(SOURCE RECORDS)
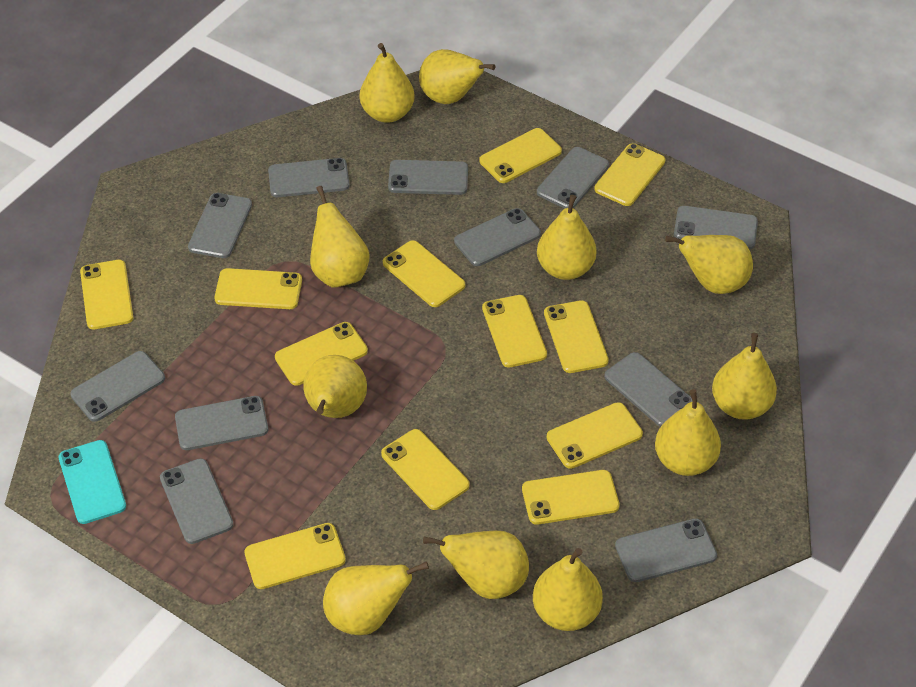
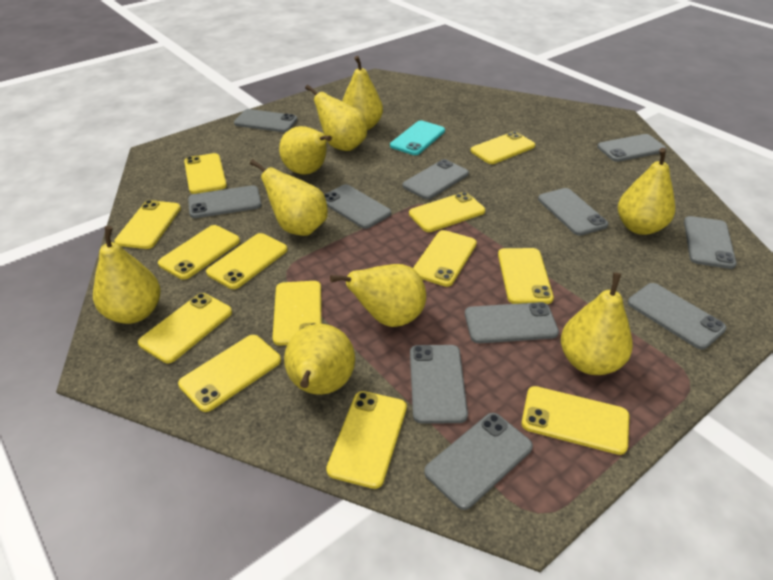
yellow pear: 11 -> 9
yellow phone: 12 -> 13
(End SOURCE RECORDS)
(SOURCE RECORDS)
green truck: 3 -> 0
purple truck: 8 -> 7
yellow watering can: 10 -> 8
(End SOURCE RECORDS)
(SOURCE RECORDS)
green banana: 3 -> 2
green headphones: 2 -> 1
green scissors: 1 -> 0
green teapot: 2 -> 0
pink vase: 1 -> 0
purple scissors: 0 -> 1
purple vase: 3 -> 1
(End SOURCE RECORDS)
— PROBLEM DETAILS —
Copy the records above exactly, beginning at the line that contains "green banana: 3 -> 2" and stopping after the line that contains "purple vase: 3 -> 1".

— OUTPUT OF THE TASK —
green banana: 3 -> 2
green headphones: 2 -> 1
green scissors: 1 -> 0
green teapot: 2 -> 0
pink vase: 1 -> 0
purple scissors: 0 -> 1
purple vase: 3 -> 1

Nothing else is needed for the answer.